Your instructions
Copy out every line of the material below without changing anything, but leave out the pictures.

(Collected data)
+++

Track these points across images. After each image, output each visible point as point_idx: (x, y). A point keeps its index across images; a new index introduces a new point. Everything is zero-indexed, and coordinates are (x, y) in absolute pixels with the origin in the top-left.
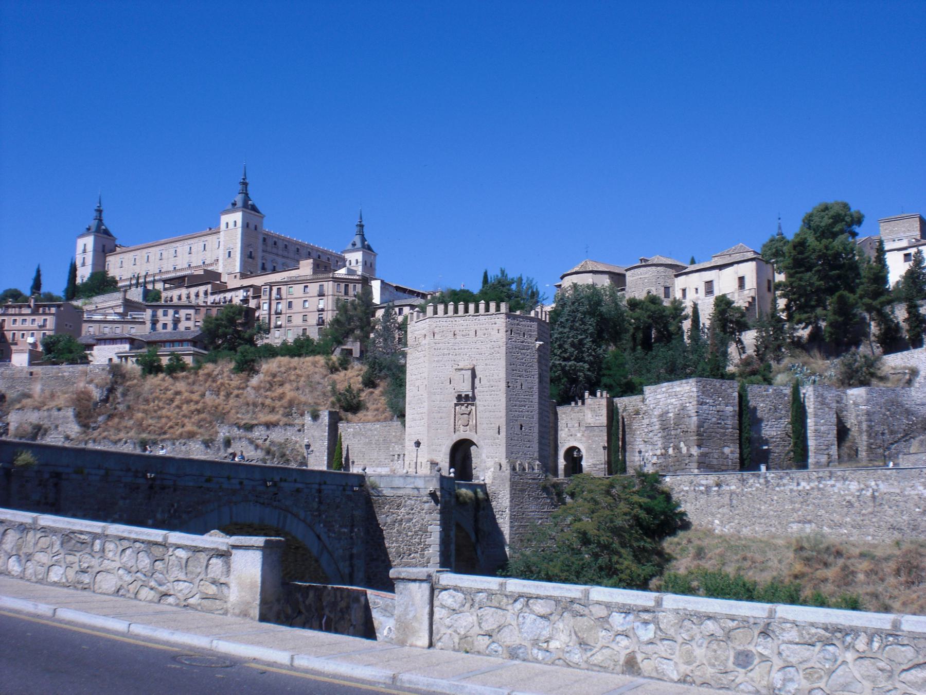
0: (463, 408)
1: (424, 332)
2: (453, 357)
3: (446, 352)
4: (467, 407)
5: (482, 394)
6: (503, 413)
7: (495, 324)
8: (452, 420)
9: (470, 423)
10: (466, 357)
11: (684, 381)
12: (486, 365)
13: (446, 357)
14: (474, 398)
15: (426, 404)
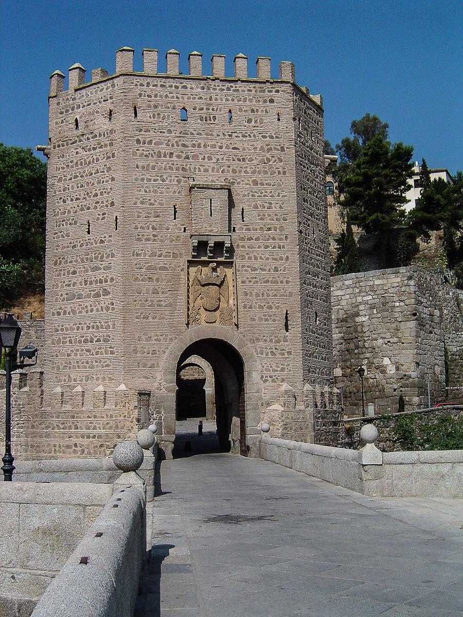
0: (206, 270)
1: (108, 106)
2: (181, 162)
3: (163, 148)
4: (214, 270)
5: (247, 243)
6: (294, 286)
7: (272, 101)
8: (183, 298)
9: (223, 305)
10: (210, 164)
11: (389, 270)
12: (255, 183)
13: (164, 162)
14: (231, 251)
15: (117, 260)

+++

Output of the exercise
Track these points across images. After each image, output each visible point as point_idx: (x, y). A point keeps its index across images; a new index introduces a new point. Everything is zero-indexed, and coordinates are (x, y) in absolute pixels with the origin in the top-left.
0: (463, 408)
1: (424, 332)
2: (453, 357)
3: (446, 352)
4: (467, 407)
5: (482, 394)
6: (503, 413)
7: (495, 324)
8: (452, 420)
9: (470, 423)
10: (466, 357)
11: (684, 381)
12: (486, 365)
13: (446, 357)
14: (474, 398)
15: (426, 404)
0: (206, 270)
1: (108, 106)
2: (181, 162)
3: (163, 148)
4: (214, 270)
5: (247, 243)
6: (294, 286)
7: (272, 101)
8: (183, 298)
9: (223, 305)
10: (210, 164)
11: (389, 270)
12: (255, 183)
13: (164, 162)
14: (231, 251)
15: (117, 260)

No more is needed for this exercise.